### DESCRIPTION OF THE TASK
Transcribe exactly the lines that fall between the one holding "SONAR3 pin TRIG: D0 -> TX" and the one holding "SONAR3: JSN-SR04 -> HC-SR04", inclusive, from the entries below.

### MATERIAL PROVIDED
┏━━

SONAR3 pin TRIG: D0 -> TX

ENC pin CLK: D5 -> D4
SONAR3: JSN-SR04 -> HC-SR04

┗━━
┏━━

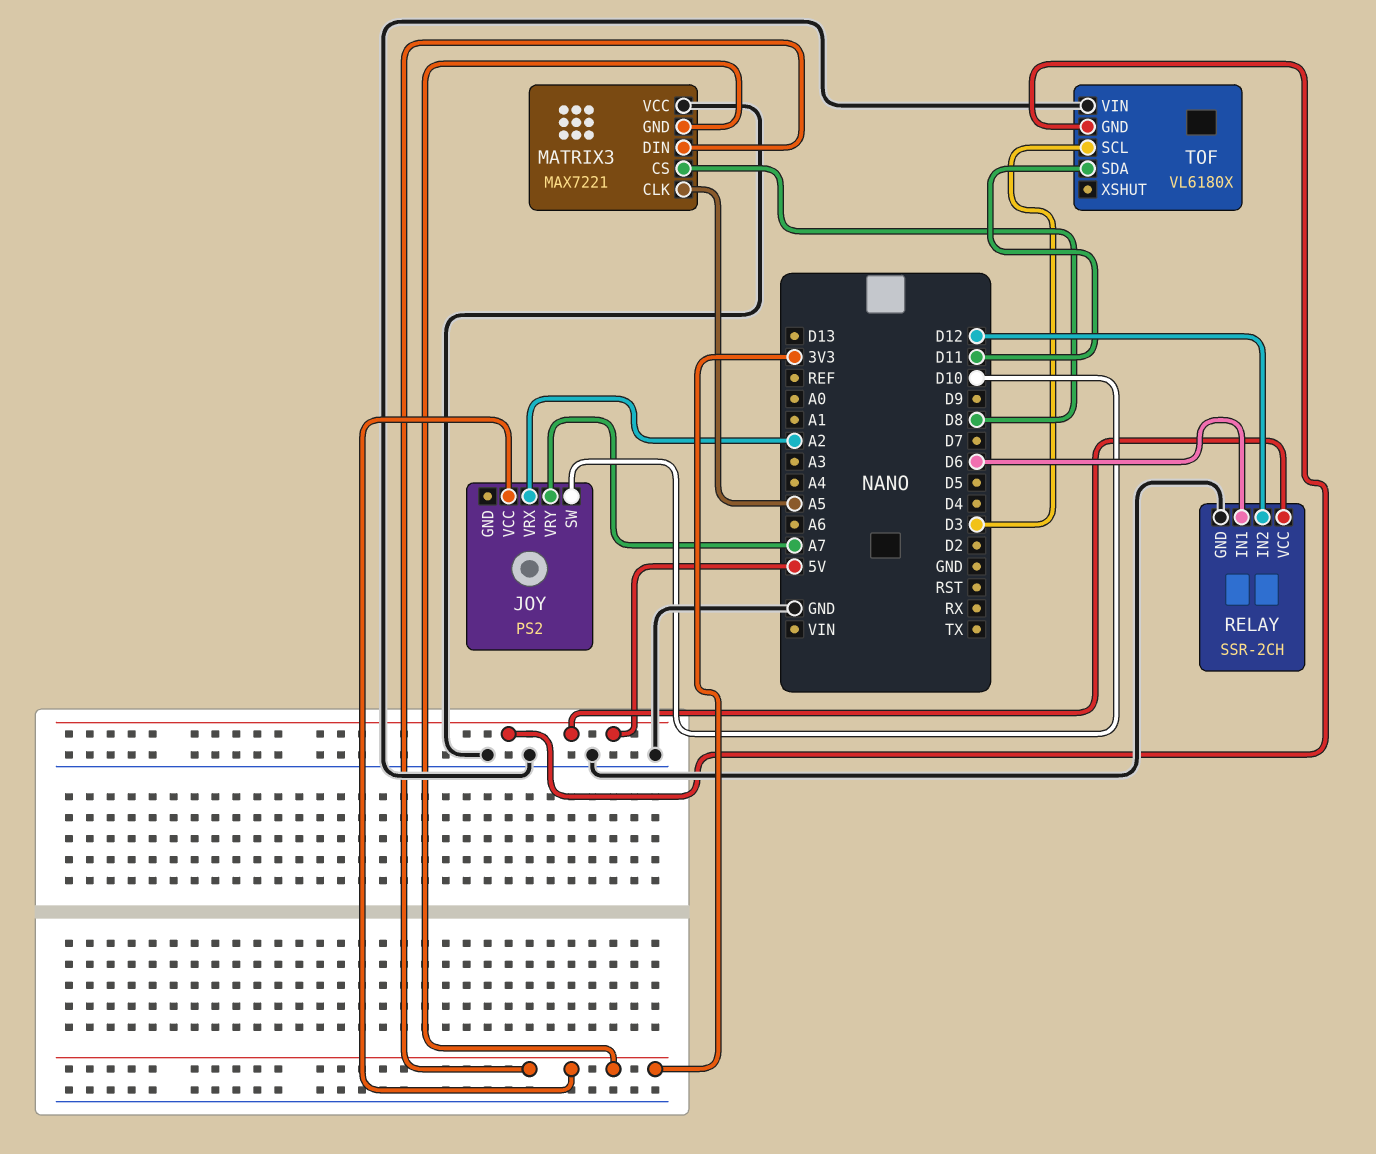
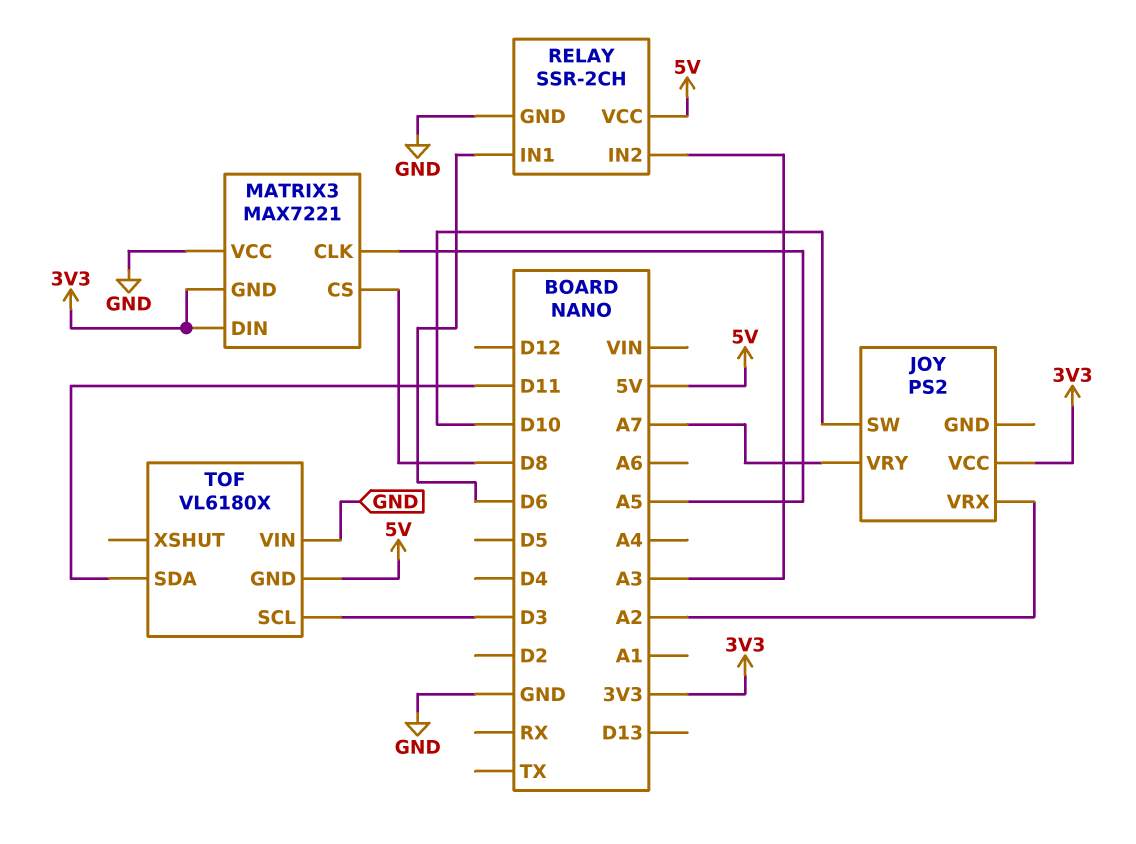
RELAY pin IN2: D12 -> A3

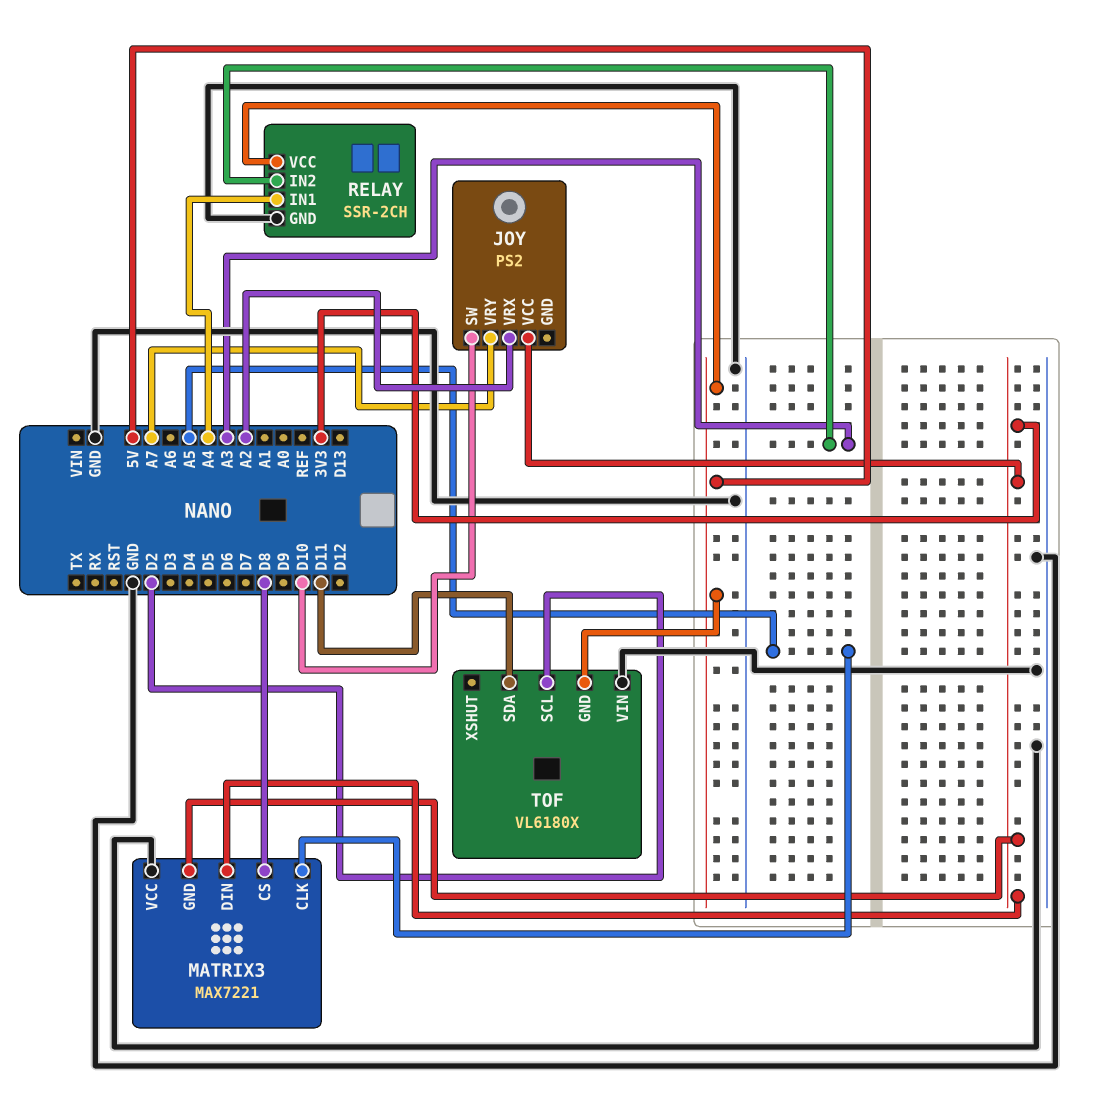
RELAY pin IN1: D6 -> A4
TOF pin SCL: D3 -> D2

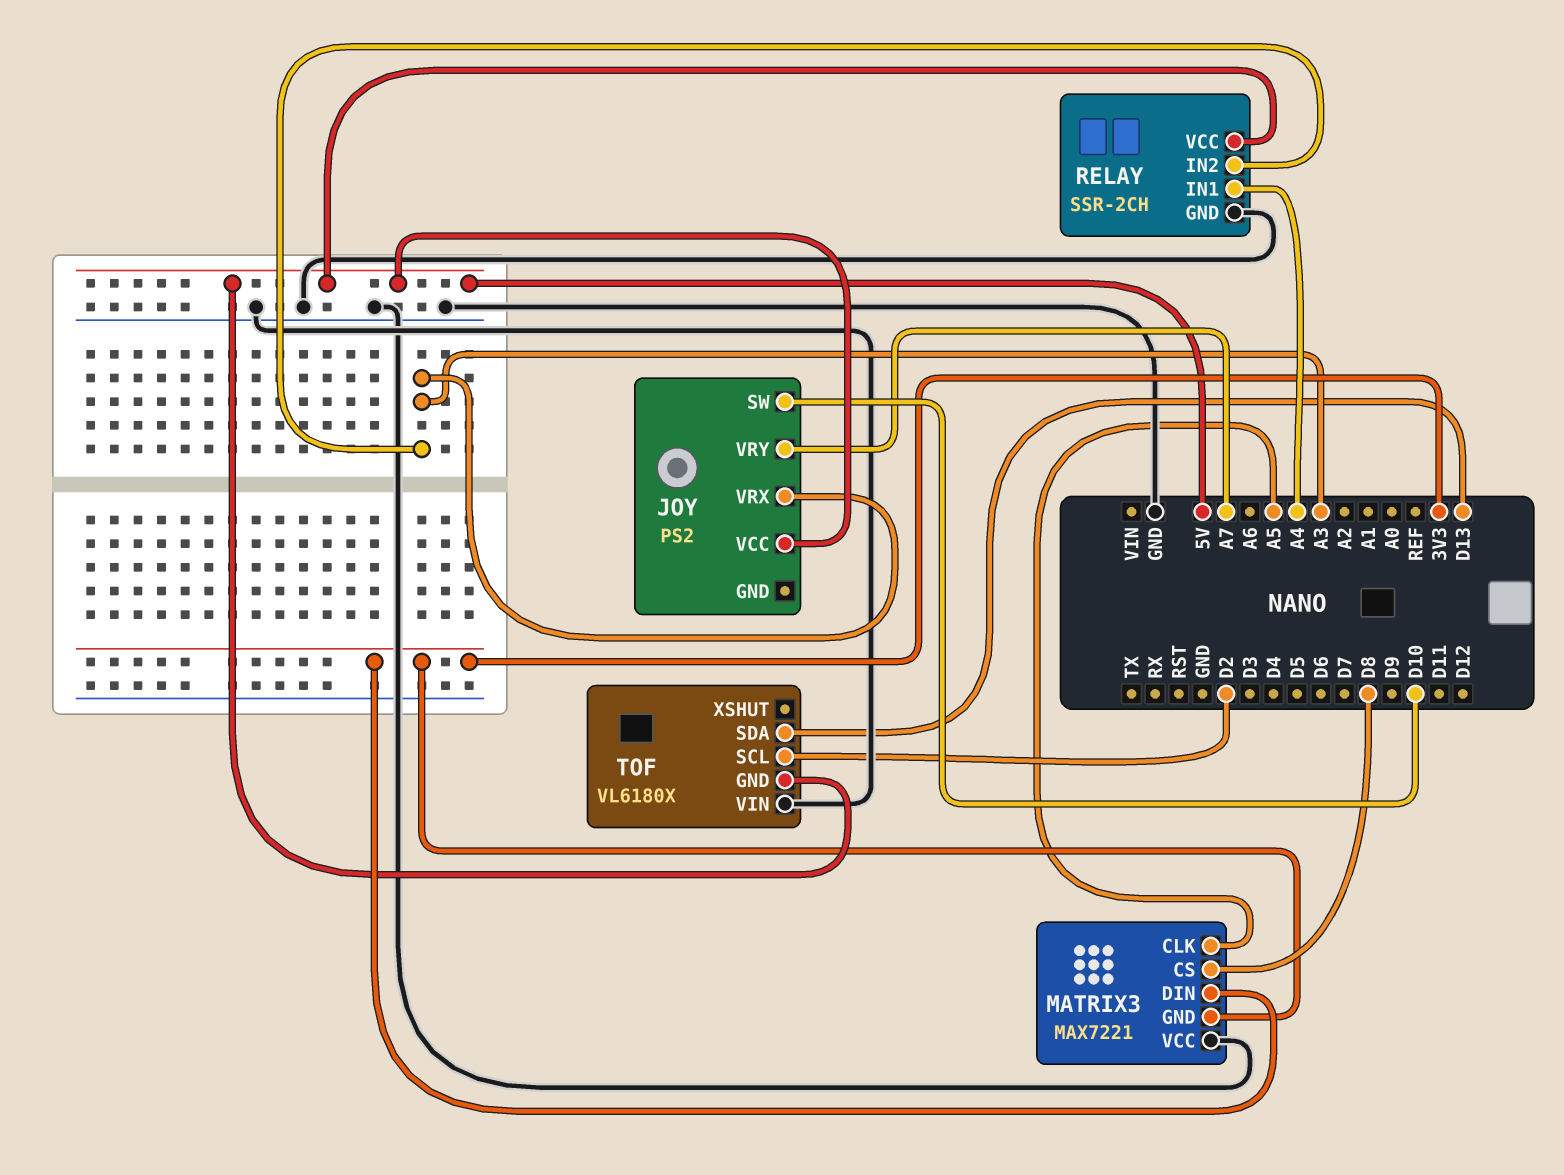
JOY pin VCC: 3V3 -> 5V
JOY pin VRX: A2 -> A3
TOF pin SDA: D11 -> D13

┗━━

### ANSWER BOX
SONAR3 pin TRIG: D0 -> TX

ENC pin CLK: D5 -> D4
SONAR3: JSN-SR04 -> HC-SR04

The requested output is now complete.